課題内容 =>
以下の最初の行から「yellow rectangle: moved 2 px right, 2 px down」を含む行までを、両端の行も含めて、一字一句変えずに書き出してください。

与えられた情報 =>
+===+
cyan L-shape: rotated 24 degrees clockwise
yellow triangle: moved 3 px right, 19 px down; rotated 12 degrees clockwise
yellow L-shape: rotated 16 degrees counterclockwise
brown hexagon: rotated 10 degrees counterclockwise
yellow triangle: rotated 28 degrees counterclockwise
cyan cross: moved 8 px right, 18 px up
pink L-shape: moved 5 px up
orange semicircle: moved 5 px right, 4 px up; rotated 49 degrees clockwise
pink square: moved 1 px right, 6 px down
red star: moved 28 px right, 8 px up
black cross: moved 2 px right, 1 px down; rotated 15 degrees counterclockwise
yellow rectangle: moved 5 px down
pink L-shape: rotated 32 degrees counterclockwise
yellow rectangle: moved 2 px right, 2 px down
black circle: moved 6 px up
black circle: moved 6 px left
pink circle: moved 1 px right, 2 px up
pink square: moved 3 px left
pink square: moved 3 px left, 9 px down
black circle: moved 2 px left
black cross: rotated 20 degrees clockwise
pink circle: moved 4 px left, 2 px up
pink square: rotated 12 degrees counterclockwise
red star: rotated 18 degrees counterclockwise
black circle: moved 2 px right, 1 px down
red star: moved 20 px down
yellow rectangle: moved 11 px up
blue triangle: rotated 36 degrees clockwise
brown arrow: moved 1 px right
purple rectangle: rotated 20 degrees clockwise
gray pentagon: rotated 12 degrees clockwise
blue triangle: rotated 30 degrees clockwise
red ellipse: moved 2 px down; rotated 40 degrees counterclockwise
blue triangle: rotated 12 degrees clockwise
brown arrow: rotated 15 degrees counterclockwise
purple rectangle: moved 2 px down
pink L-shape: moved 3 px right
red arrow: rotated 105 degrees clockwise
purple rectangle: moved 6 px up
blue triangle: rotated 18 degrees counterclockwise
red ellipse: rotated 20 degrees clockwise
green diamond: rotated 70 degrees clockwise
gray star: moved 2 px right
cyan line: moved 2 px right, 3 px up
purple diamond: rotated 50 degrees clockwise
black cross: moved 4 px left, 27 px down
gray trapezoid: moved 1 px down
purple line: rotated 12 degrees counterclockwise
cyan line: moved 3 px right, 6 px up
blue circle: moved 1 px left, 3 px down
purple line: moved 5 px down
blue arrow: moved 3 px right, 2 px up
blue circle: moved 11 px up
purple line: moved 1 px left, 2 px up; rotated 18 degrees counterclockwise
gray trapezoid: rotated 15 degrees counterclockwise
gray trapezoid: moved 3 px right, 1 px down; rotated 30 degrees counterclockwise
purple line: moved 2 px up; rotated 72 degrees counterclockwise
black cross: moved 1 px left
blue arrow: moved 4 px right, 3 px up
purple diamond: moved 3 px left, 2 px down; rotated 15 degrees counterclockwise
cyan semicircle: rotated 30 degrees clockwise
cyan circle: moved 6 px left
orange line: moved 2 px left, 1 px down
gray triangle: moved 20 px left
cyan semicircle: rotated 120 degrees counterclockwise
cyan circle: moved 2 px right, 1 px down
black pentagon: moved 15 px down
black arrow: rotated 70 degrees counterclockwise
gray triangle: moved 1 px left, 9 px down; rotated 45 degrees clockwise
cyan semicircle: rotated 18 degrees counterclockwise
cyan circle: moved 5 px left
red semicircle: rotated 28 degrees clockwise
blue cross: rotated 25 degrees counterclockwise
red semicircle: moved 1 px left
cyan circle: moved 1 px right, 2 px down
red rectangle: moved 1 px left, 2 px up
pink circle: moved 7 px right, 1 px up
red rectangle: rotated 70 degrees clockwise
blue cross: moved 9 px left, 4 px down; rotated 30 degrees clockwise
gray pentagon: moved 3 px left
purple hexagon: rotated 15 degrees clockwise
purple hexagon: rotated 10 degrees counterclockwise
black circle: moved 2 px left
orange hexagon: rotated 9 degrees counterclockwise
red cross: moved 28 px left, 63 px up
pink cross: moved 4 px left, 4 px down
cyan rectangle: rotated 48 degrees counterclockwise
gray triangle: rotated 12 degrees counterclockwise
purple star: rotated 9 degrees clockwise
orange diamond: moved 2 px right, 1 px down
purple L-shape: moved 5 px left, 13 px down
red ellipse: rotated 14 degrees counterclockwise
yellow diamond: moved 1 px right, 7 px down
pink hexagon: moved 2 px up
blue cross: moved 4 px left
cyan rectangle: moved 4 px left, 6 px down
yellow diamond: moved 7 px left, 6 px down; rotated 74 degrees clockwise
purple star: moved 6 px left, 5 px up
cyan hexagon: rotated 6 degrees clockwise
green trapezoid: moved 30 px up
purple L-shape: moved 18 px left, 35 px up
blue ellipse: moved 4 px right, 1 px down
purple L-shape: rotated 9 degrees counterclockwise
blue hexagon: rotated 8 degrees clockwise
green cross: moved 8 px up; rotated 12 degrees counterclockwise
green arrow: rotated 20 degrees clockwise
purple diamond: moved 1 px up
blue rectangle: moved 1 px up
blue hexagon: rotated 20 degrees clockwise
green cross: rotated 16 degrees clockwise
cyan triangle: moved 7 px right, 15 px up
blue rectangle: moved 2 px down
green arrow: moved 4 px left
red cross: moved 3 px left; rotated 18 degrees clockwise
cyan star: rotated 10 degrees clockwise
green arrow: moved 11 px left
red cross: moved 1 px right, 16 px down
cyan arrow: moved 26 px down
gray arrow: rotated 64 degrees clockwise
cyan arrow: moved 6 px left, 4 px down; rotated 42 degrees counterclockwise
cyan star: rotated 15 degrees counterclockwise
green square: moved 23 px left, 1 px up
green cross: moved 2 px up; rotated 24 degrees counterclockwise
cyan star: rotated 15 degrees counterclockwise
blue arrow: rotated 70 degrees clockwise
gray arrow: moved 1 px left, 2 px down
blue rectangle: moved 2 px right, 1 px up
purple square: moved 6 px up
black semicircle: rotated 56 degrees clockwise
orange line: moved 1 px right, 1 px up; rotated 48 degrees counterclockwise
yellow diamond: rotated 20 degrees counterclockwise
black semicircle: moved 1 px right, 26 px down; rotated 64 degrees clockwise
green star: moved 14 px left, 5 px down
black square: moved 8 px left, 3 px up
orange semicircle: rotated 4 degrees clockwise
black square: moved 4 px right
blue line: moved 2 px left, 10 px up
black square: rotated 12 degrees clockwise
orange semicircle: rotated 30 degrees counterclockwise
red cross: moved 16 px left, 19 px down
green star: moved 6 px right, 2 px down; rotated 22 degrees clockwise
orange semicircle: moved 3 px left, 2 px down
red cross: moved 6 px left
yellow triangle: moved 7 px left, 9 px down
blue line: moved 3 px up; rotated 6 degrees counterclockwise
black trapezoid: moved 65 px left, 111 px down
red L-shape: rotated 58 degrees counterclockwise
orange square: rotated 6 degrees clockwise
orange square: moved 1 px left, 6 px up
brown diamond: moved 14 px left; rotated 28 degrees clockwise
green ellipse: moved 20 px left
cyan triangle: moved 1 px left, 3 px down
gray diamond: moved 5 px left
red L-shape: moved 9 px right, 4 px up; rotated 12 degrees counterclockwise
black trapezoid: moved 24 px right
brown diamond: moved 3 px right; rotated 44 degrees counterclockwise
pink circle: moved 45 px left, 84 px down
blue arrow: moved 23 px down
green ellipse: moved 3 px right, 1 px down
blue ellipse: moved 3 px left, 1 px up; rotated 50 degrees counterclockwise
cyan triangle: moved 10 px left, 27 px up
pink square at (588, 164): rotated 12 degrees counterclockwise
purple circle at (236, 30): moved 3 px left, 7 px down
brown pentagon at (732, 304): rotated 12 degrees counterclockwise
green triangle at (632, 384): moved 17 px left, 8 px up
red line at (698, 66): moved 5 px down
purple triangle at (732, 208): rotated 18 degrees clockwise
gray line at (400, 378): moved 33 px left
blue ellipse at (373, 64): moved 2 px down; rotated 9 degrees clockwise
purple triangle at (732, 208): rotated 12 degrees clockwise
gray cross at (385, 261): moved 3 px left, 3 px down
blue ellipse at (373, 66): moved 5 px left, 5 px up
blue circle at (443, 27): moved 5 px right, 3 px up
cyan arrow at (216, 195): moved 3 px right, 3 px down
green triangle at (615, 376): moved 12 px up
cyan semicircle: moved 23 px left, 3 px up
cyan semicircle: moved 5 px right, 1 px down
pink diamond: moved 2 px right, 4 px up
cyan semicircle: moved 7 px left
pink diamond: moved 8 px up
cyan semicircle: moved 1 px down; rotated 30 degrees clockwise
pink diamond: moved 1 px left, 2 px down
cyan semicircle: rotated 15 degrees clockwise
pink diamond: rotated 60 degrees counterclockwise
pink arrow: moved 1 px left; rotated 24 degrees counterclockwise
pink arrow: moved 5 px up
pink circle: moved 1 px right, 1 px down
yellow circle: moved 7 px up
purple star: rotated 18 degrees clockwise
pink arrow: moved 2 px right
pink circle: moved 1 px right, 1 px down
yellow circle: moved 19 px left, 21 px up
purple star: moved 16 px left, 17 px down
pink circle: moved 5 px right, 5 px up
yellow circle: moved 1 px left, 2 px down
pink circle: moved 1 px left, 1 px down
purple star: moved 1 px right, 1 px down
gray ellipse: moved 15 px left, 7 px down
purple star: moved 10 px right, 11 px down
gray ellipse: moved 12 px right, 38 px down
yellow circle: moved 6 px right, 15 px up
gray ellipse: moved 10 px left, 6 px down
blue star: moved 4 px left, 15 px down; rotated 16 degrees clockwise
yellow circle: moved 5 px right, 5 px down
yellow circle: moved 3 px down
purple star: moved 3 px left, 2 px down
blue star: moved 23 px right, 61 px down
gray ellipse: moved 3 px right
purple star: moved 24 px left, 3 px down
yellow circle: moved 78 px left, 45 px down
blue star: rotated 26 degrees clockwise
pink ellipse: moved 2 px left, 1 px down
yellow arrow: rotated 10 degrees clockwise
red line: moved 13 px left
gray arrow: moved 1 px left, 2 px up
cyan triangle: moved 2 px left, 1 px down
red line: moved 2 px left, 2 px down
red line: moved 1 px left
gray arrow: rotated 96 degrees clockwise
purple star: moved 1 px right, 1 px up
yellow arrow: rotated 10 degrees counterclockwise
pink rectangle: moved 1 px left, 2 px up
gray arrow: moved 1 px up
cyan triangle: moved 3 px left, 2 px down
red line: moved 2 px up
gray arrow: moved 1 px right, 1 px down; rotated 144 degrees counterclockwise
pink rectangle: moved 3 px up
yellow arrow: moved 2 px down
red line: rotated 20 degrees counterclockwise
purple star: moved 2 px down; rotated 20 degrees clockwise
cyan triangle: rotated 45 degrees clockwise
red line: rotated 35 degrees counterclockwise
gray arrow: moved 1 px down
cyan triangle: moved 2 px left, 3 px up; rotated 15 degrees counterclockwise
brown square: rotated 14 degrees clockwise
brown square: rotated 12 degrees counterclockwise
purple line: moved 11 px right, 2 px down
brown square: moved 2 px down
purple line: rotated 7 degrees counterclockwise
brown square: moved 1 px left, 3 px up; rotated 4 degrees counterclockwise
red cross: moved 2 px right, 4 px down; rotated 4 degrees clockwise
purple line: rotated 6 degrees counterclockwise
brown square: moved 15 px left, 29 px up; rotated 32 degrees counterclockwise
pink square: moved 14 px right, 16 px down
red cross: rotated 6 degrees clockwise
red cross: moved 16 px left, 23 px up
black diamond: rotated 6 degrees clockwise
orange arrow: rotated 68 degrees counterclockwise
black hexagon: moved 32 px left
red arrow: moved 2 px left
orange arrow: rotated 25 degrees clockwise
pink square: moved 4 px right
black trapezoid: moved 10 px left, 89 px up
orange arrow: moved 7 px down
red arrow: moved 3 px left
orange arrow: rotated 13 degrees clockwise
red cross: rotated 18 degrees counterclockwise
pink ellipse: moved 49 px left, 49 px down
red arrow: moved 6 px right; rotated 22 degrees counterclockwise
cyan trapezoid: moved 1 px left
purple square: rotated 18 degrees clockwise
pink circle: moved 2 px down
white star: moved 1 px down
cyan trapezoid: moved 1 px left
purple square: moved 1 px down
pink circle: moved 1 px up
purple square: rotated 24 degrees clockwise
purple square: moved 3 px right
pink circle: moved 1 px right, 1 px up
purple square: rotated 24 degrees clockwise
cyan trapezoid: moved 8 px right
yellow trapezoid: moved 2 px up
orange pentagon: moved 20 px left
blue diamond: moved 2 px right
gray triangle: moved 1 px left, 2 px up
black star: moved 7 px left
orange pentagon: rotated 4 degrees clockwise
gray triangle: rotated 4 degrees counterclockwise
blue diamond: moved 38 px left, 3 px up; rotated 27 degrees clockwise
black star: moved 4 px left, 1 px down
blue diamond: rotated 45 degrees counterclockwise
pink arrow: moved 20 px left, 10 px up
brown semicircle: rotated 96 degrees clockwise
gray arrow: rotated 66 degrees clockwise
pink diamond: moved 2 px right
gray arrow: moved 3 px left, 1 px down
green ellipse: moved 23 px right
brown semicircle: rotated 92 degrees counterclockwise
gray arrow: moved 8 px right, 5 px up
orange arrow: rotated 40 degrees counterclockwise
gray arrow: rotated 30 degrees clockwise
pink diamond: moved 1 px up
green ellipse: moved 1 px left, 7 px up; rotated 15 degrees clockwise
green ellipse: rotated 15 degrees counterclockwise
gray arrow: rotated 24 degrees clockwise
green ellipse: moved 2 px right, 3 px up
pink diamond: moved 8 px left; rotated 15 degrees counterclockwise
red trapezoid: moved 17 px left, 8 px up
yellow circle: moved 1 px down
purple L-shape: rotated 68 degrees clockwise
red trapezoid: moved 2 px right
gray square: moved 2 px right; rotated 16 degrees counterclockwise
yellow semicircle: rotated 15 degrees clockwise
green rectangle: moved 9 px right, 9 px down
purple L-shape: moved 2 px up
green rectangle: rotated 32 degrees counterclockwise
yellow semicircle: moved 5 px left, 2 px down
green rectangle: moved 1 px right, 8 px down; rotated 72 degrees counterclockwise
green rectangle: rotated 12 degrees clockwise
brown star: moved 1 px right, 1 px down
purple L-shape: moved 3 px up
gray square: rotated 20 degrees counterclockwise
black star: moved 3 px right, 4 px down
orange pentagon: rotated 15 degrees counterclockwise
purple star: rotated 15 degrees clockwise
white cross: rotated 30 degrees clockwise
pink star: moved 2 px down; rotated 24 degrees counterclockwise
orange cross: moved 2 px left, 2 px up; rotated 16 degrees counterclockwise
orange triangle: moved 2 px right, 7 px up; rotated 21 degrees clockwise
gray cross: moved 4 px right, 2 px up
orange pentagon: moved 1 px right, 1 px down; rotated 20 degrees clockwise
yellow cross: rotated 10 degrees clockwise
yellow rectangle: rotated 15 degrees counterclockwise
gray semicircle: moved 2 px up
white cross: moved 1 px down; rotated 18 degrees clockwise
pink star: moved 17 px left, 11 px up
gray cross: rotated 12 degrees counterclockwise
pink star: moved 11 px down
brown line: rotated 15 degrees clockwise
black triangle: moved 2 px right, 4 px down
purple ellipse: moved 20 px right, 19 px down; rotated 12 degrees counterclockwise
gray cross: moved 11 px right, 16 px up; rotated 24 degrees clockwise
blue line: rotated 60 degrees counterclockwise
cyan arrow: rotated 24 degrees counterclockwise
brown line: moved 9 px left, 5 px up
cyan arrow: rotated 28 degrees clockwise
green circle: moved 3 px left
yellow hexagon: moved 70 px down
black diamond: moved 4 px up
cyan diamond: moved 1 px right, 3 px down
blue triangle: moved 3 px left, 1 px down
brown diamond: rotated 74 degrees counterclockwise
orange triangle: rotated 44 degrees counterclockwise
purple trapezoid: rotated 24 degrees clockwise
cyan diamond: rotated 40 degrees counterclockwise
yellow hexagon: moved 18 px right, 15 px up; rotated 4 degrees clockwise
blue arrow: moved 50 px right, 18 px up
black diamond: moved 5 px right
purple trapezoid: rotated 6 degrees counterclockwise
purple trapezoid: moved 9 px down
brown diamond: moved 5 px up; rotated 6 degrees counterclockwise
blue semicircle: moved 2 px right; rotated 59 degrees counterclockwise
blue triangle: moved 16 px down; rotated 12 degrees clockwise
+===+
演習の結果 =>
cyan L-shape: rotated 24 degrees clockwise
yellow triangle: moved 3 px right, 19 px down; rotated 12 degrees clockwise
yellow L-shape: rotated 16 degrees counterclockwise
brown hexagon: rotated 10 degrees counterclockwise
yellow triangle: rotated 28 degrees counterclockwise
cyan cross: moved 8 px right, 18 px up
pink L-shape: moved 5 px up
orange semicircle: moved 5 px right, 4 px up; rotated 49 degrees clockwise
pink square: moved 1 px right, 6 px down
red star: moved 28 px right, 8 px up
black cross: moved 2 px right, 1 px down; rotated 15 degrees counterclockwise
yellow rectangle: moved 5 px down
pink L-shape: rotated 32 degrees counterclockwise
yellow rectangle: moved 2 px right, 2 px down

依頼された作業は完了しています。